◆ **Given instruction**
Arrange as a numbered list the lines starting at the beginning of the records and ending at the line that contains "blue pentagon at (648, 274): rotated", both included. Leave out blank lines and the pictures.

◆ **Information supplied**
* * * *

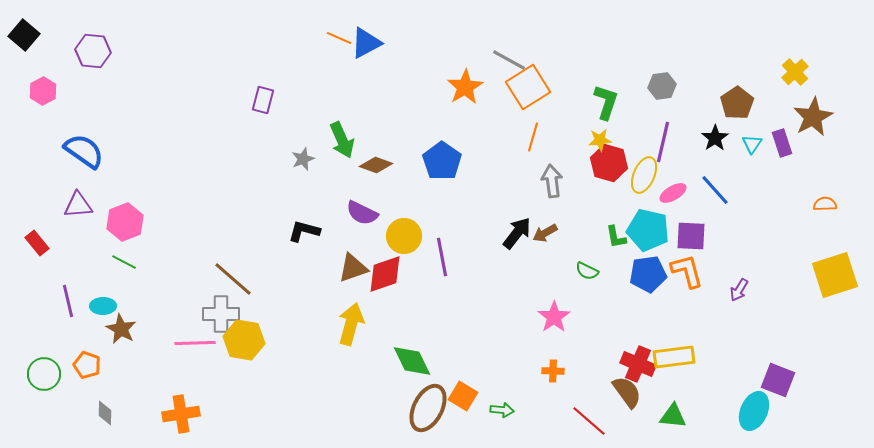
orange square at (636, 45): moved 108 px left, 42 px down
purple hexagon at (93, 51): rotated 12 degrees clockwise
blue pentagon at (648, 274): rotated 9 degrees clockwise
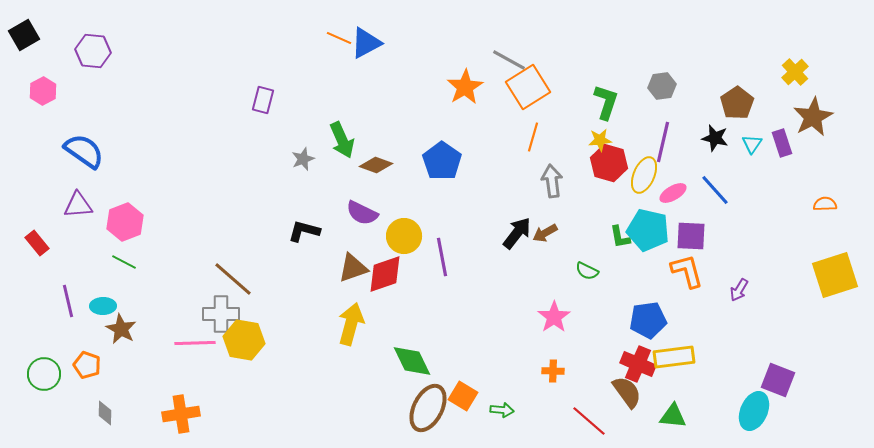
black square at (24, 35): rotated 20 degrees clockwise
black star at (715, 138): rotated 24 degrees counterclockwise
green L-shape at (616, 237): moved 4 px right
blue pentagon at (648, 274): moved 46 px down
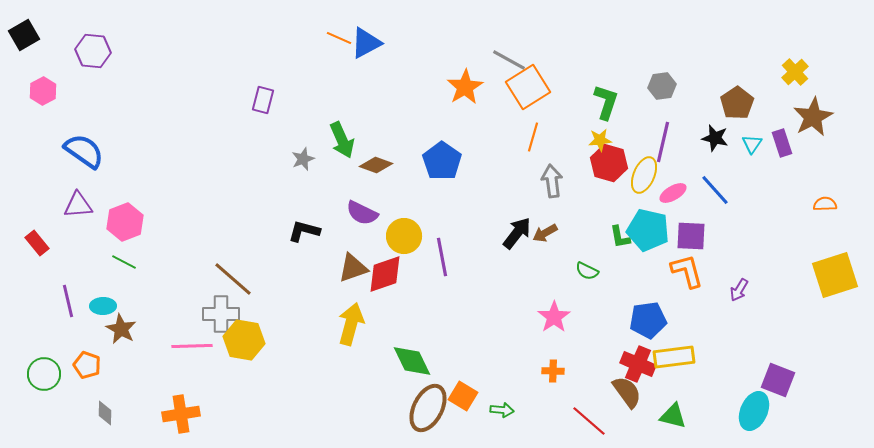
pink line at (195, 343): moved 3 px left, 3 px down
green triangle at (673, 416): rotated 8 degrees clockwise
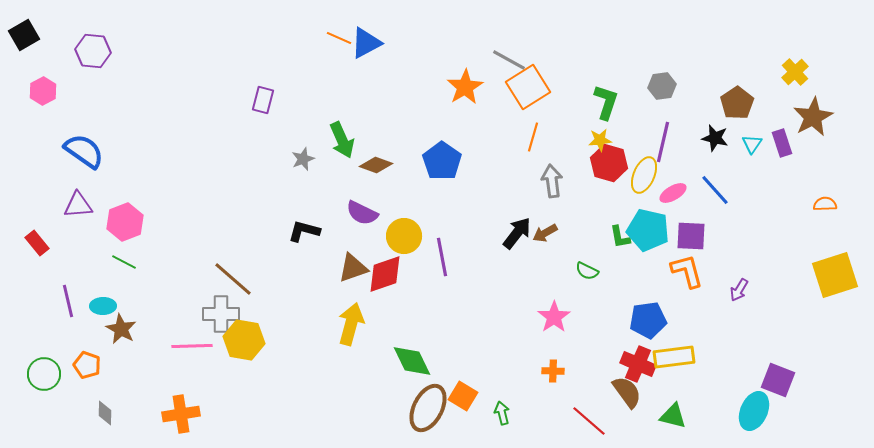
green arrow at (502, 410): moved 3 px down; rotated 110 degrees counterclockwise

* * * *

◆ **Worked answer**
1. orange square at (636, 45): moved 108 px left, 42 px down
2. purple hexagon at (93, 51): rotated 12 degrees clockwise
3. blue pentagon at (648, 274): rotated 9 degrees clockwise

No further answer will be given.